- TASK GOAL:
Could you repeat every entry below word for word, leaving out the pictures?

- EXERCISE DATA:

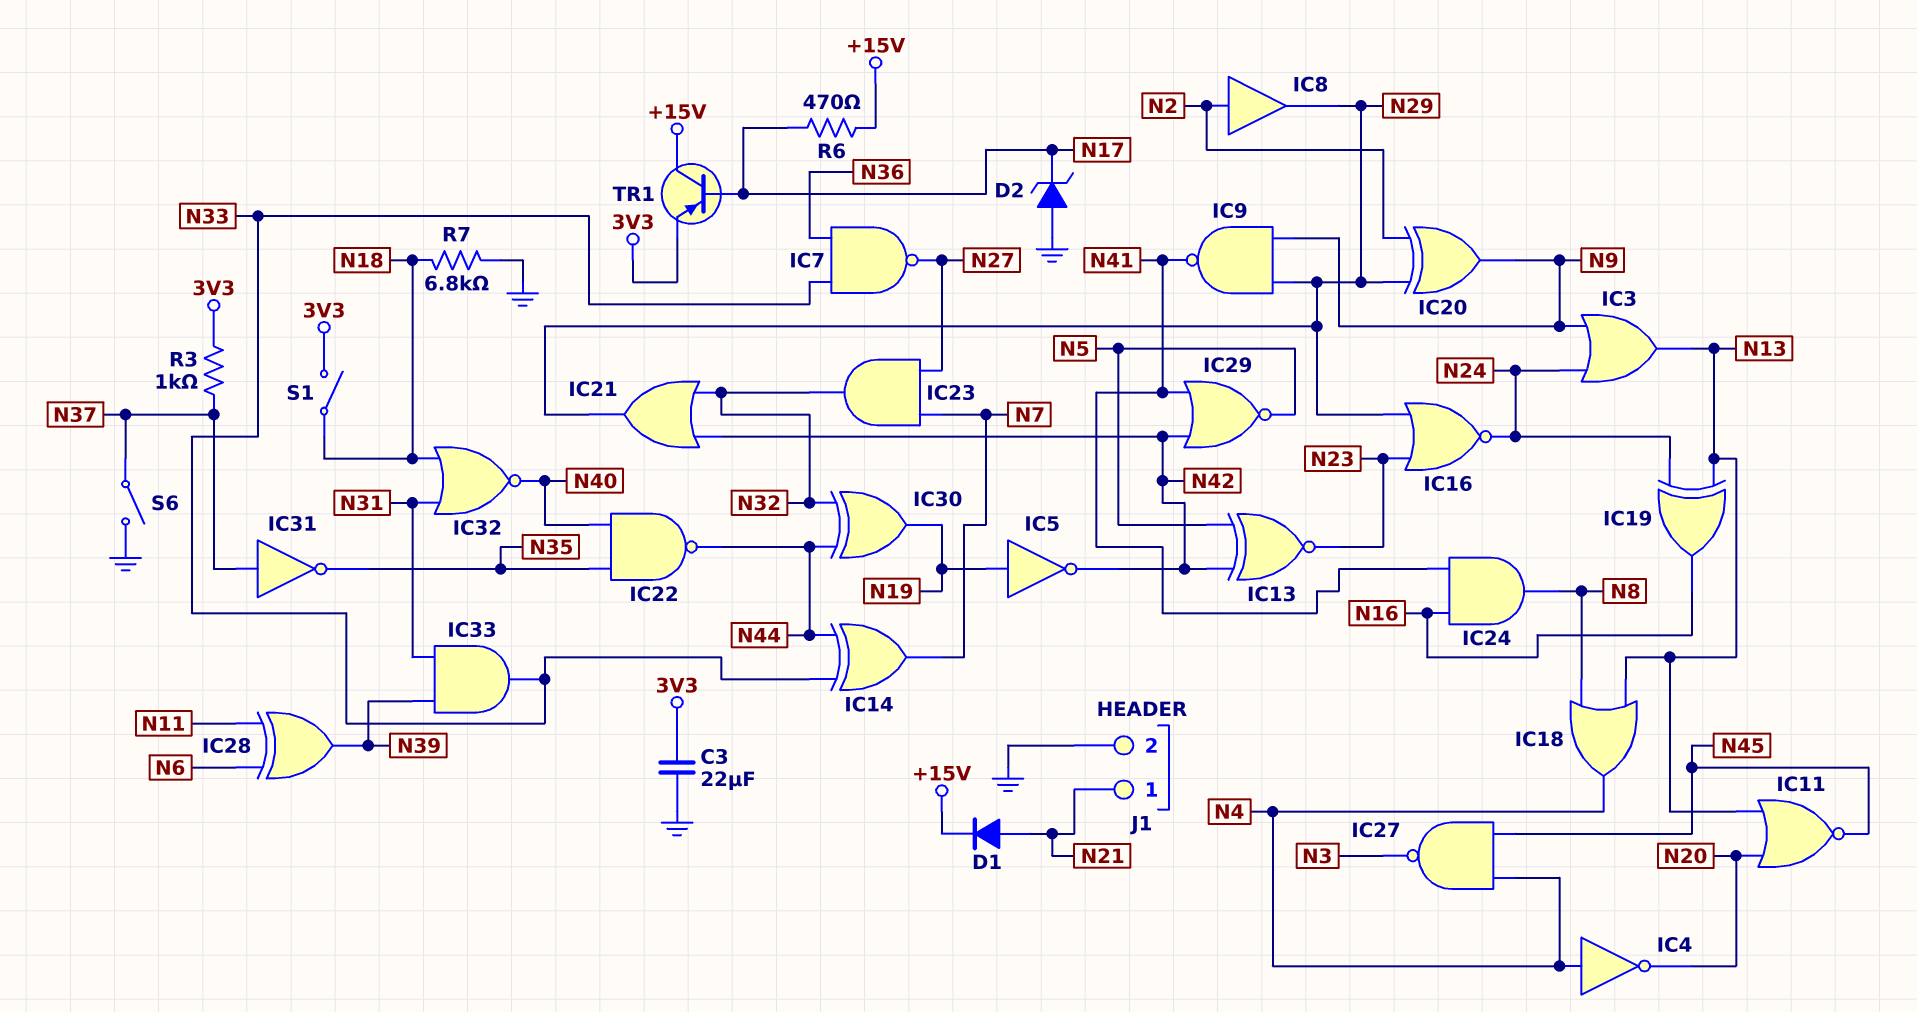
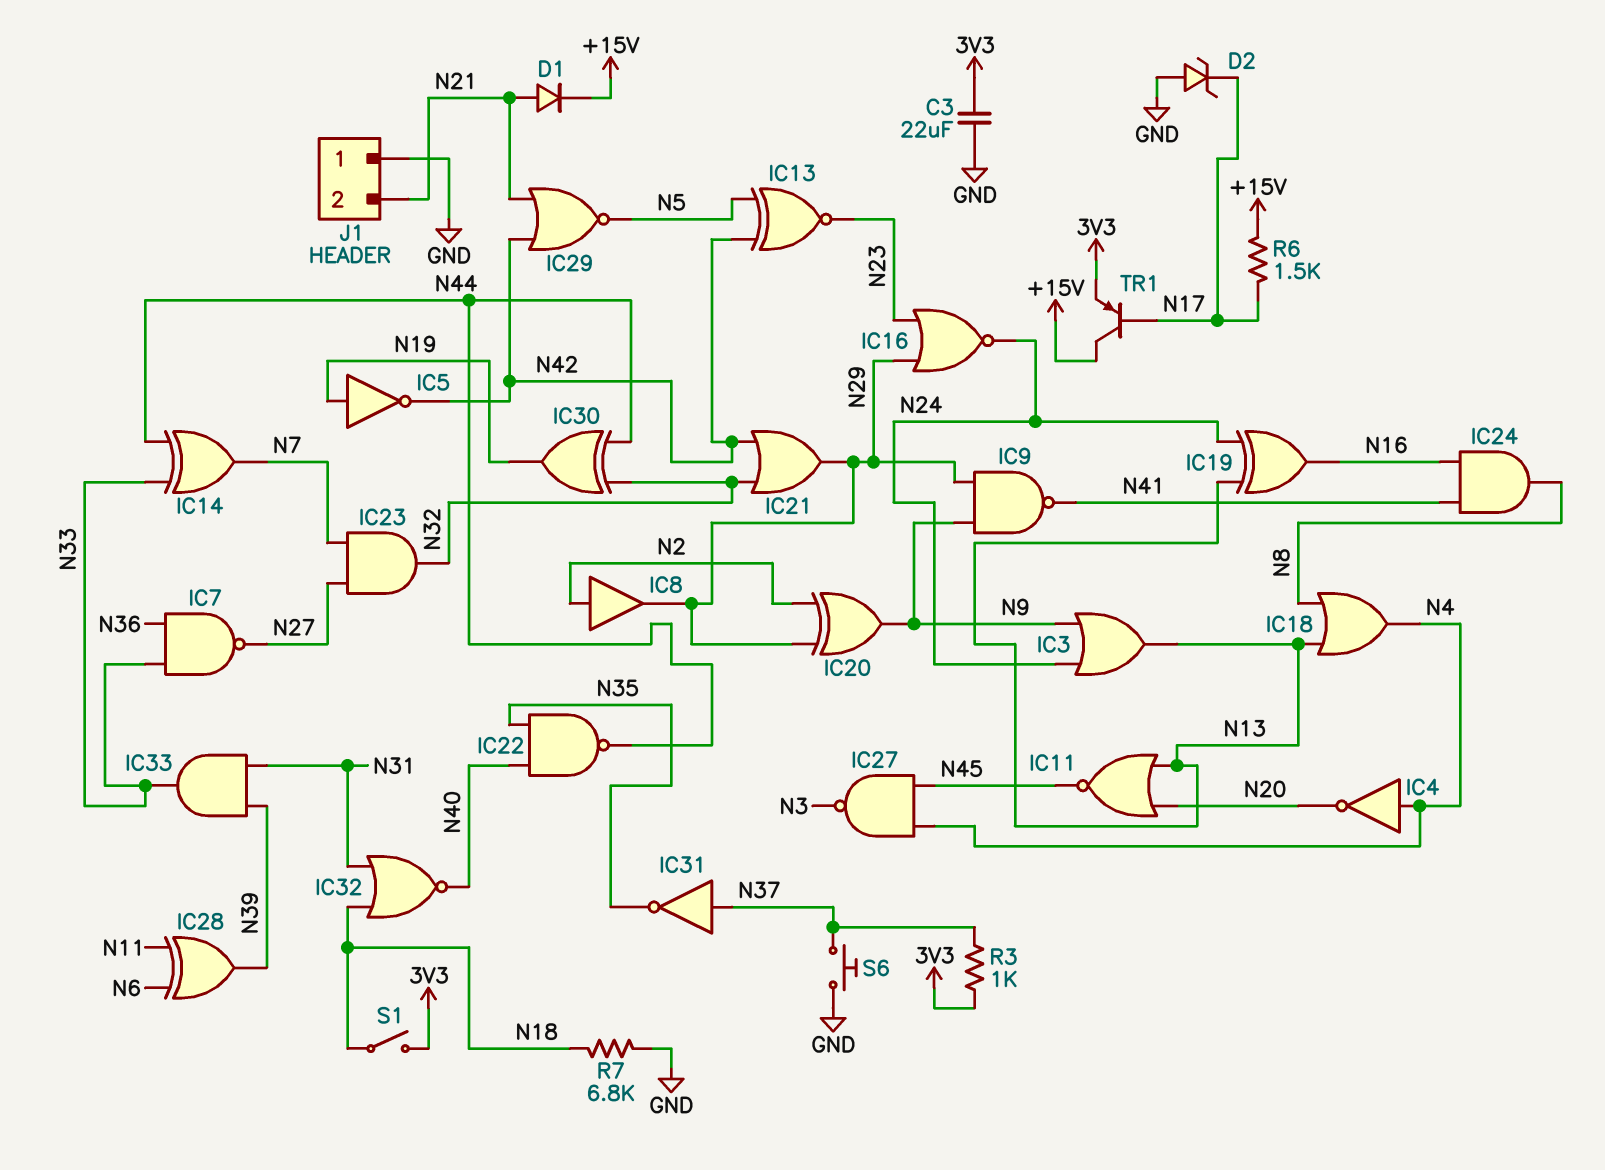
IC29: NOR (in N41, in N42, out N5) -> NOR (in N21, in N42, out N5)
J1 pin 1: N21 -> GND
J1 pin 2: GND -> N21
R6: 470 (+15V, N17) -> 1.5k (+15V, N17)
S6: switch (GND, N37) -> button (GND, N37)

- WRITTEN REPLY:
IC29: NOR (in N41, in N42, out N5) -> NOR (in N21, in N42, out N5)
J1 pin 1: N21 -> GND
J1 pin 2: GND -> N21
R6: 470 (+15V, N17) -> 1.5k (+15V, N17)
S6: switch (GND, N37) -> button (GND, N37)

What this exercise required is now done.